[Written request] State how many lines of the records contain the string "kern". Give only the number.
──────── Excerpted records
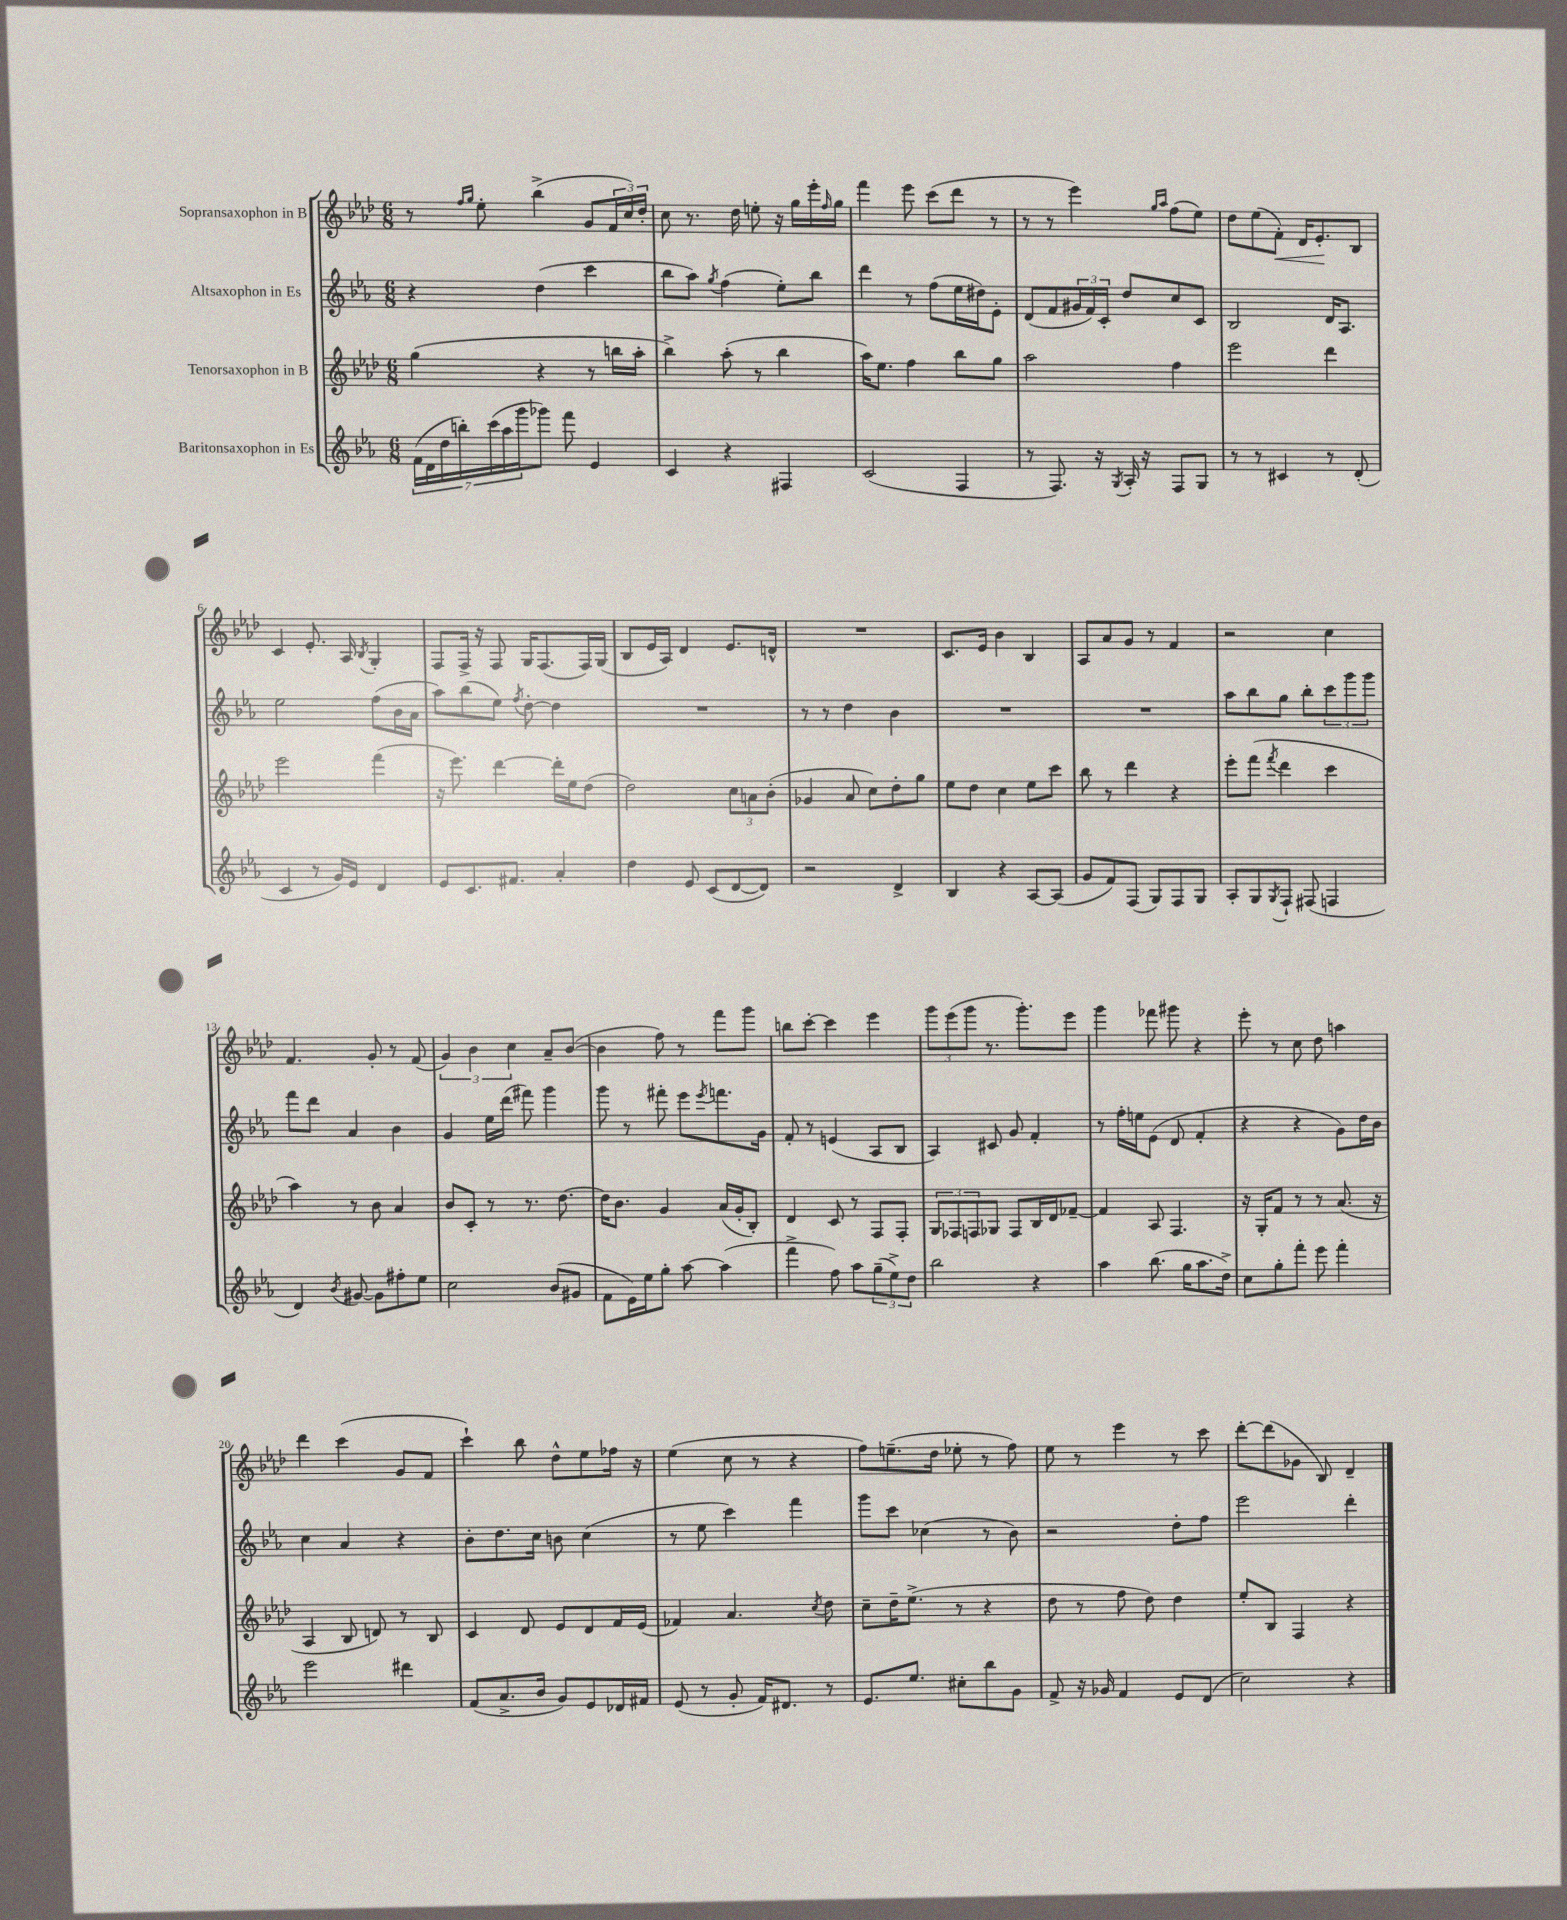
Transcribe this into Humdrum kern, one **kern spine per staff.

**kern	**kern	**kern	**kern
*staff4	*staff3	*staff2	*staff1
*clefG2	*clefG2	*clefG2	*clefG2
*k[b-e-a-]	*k[b-e-a-d-]	*k[b-e-a-]	*k[b-e-a-d-]
*M6/8	*M6/8	*M6/8	*M6/8
(28f\LL	(4gg\	4r	8r
28d\	.	.	.
28dd\	.	.	.
28bb'\)	.	.	.
.	.	.	16qqff/LL
.	.	.	16qqgg/JJ
.	.	.	8ee-'\
(28ccc\	.	.	.
28aa-\	.	.	.
28ggg\J	.	.	.
8ggg-\J)	4r	(4dd\	(4bb-^\
8fff\	.	.	.
4e-/	8r	4ccc\	8g/L
.	16bb\LL	.	24f/L
.	.	.	24cc/)
.	16aa-'\JJ	.	.
.	.	.	24dd-'/JJ
=	=	=	=
4c/	4bb-^\)	8bb-\L	8cc\
.	.	8aa-\J)	8.r
.	.	8qgg/	.
4r	(8aa-'\	(4ff\	.
.	.	.	16dd-\
.	8r	.	8ee'\
4F#/	4bb-\	8ee-'\L)	16r
.	.	.	16gg\LL
.	.	8bb-\J	16eee-'\
.	.	.	16qqff/
.	.	.	16gg\JJ
=	=	=	=
(2c/	16aa-\LK)	4ddd\	4fff\
.	8.ee-\J	.	.
.	4ff\	8r	8eee-\
.	.	(8ff\L	(8ccc\L
4F/	8bb-\L	16ee-\L	8ddd-\J
.	.	16dd#\J)	.
.	8gg\J	8e-'\J	8r
=	=	=	=
8r	2aa-\	(8d/L	8r
8.F/)	.	8f/	8r
.	.	24g#/L	4eee-\)
.	.	24f/)	.
16r	.	.	.
.	.	24c'/JJ	.
8qG/	.	.	.
16A-'/	.	8dd/L	.
16r	.	.	.
.	.	.	16qqgg/LL
.	.	.	16qqaa-/JJ
8F/L	4ff\	8cc/	(8ff\L
8G/J	.	8c/J	8ee-\J)
=	=	=	=
8r	2eee-\	2B-/	8dd-\L
8r	.	.	(8ee-\
4c#/	.	.	8f'\J)
.	.	.	16d-/LK
.	.	.	8.e-'/
8r	4ddd-\	16d/LK	.
.	.	8.A-/J	.
(8d'/	.	.	8B-/J
=	=	=	=
4c/	2eee-\	2ee-\	4c/
8r	.	.	8.e-'/
16g/LL)	.	.	.
16e-/JJ	.	.	16A-/
.	.	.	8qB-/
4d/	(4fff\	(8ff\L	4G'/
.	.	16b-\L	.
.	.	16a-\JJ	.
=	=	=	=
8e-/L	16r	8aa-\L)	8F/L
.	8.eee-\)	.	.
8.c/	.	(8bb-\	16F^/Jk
.	.	.	16r
.	[4ddd-\	8ee-\J)	8F/
8.f#/J	.	.	.
.	.	8qff/	.
.	.	[8dd'\	16G/LK
.	.	.	(8.F/
4a-'/	16ddd-'\]LL	4dd\]	.
.	16ee-\J	.	.
.	(8dd-\J	.	16F/L)
.	.	.	(16G/JJ
=	=	=	=
4dd\	2dd-\)	2.r	8B-/L
.	.	.	16e-/L
.	.	.	16A-/JJ)
8e-/	.	.	4d-/
(8c/L	.	.	.
[8d/	12cc\L	.	8.e-/L
.	12a\	.	.
8d/]J)	.	.	.
.	(12b-'\J	.	.
.	.	.	16d^^/Jk
=	=	=	=
2r	4g-/	8r	2.r
.	.	8r	.
.	8a-/	4dd\	.
.	8cc\L)	.	.
4d^/	8dd-'\	4b-\	.
.	8gg\J	.	.
=	=	=	=
4B-/	8ee-\L	2.r	8.c/L
.	8dd-\J	.	.
.	.	.	16e-/Jk
4r	4cc\	.	4b-\
[8A-/L	8ee-\L	.	4B-/
(8A-/]J	8ccc\J	.	.
=	=	=	=
8g/L	8bb-\	2.r	8A-/L
8f/)	8r	.	8a-/
(8F/J	4ddd-\	.	8g/J
8G/L)	.	.	8r
8F/	4r	.	4f/
8G/J	.	.	.
=	=	=	=
8A-'/L	8eee-'\L	8aa-\L	2r
8G/	(8fff\J	8bb-\	.
8qG/	8qfff/	.	.
8F`/J	4ddd-\	8gg\J	.
(8F#/	.	8bb-'\L	.
4F/	4ccc\	12ccc\	4cc\
.	.	12ggg\	.
.	.	12ggg\J	.
=	=	=	=
4d/)	4aa-\)	8fff\L	4.f/
.	.	8ddd\J	.
8qb-/	.	.	.
[8g#/	8r	4a-/	.
8g#\]L	8b-\	.	8g'/
8ff#'\	4a-/	4b-\	8r
8ee-\J	.	.	(8f/
=	=	=	=
2cc\	8b-/L	4g/	6g/)
.	8c'/J	.	.
.	.	.	6b-\
.	8r	16ee-\LL	.
.	.	(16ddd\JJ	.
.	.	.	6cc\
.	8.r	8fff#\)	.
(8b-/L	.	4ggg\	8a-~/L
.	[8.dd-\	.	.
8g#/J	.	.	([8b-/J
=	=	=	=
8f\L	16dd-\]LK	8ggg\	4b-\]
.	8.b-\J	.	.
16e-\L)	.	8r	.
16ee-\J	.	.	.
8gg'\J	4g/	8fff#'\	8ff\)
[8aa-\	.	8eee-\L	8r
.	.	8qeee-/	.
(4aa-\]	(16a-/LL	8.fff\	8fff\L
.	16g'/J	.	.
.	8B-'/J)	.	8ggg\J
.	.	16g\Jk	.
=	=	=	=
4fff^\	4d-/	8f'/	8bb\L
.	.	8r	[8ccc'\J
8ff\)	8c/	(4e/	4ccc\]
8aa-\L	8r	.	.
(12gg~\	8F/L	8A-/L	4eee-\
12ee-^\)	.	.	.
.	8F'/J	8B-/J	.
12dd\J	.	.	.
=	=	=	=
2bb-\	12G/L	4A-/)	12ggg\L
.	12F-/	.	(12eee-\
.	12F/	.	12ggg\J
.	8G-/J	8c#/	8.r
.	8F/L	8g/	.
.	.	.	8.ggg'\L)
4r	16B-/L	4f'/	.
.	16d-/J	.	.
.	[8f-~/J	.	8eee-\J
=	=	=	=
4aa-\	4f-/]	8r	4ggg\
.	.	16ff'\LL	.
.	.	16ee\J	.
(8.bb-\	8A-/	(8e-\J	8fff-\
.	4.F/	8d/	8ggg#\
16gg\LK	.	.	.
8.aa-\	.	4f'/	4r
16dd^\Jk)	.	.	.
=	=	=	=
8cc\L	16r	4r	8eee-'\
.	16G'/LK	.	.
8gg'\	8f/J	.	8r
8fff'\J	8r	4r	8cc\
8eee-\	8r	.	8dd-\
4fff'\	(8.a-/	8g\L)	4aa\
.	.	16dd\L	.
.	16r	16b-\JJ	.
=	=	=	=
2eee-\	4A-/	4cc\	4ddd-\
.	8B-/	4a-/	(4ccc\
.	8d/)	.	.
4ddd#\	8r	4r	8g/L
.	8B-/	.	8f/J
=	=	=	=
(8f/L	4c/	8b-'\L	4ccc`\)
8.a-^/	.	8.dd\	.
.	8d-/	.	8bb-\
16b-/Jk	.	16cc\Jk	.
8g/L)	8e-/L	8b\	8dd-^^\L
8e-/	8d-/	(4cc\	8ee-\
16d-/L	16f/L	.	16ff-\Jk
16f#/JJ	(16e-/JJ	.	16r
=	=	=	=
(8e-/	4f-/)	8r	(4ee-\
8r	.	8ee-\	.
8g'/	4.a-/	4ccc\)	8cc\
16f/LK)	.	.	8r
8.d#/J	.	.	.
.	.	4fff\	4r
.	8qcc/	.	.
8r	8dd-\	.	.
=	=	=	=
8.e-/L	8cc~\L	8ggg\L	8ff\L)
.	16dd-~\K	8ccc\J	(8.ee~\
8.ee-/J	(8.ee-^\J	.	.
.	.	(4cc-\	.
.	.	.	16dd-\Jk
8cc#'\L	8r	.	8ee-'\
8bb-\	4r	8r	8r
8g\J	.	8b-\)	8ff\)
=	=	=	=
8f^/	8dd-\	2r	8ee-\
16r	8r	.	8r
16g-/	.	.	.
4f/	8ff\	.	4eee-\
.	8dd-\)	.	.
8e-/L	4dd-\	8dd'\L	8r
(8d/J	.	8ff\J	8ccc\
=	=	=	=
2cc\)	8ee-'/L	2eee-\	[8ddd-'\L
.	8B-/J	.	(8ddd-\]
.	4F/	.	8g-\J
.	.	.	8B-/)
4r	4r	4ddd'\	4d-~/
==	==	==	==
*-	*-	*-	*-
────────────────
[The output] 2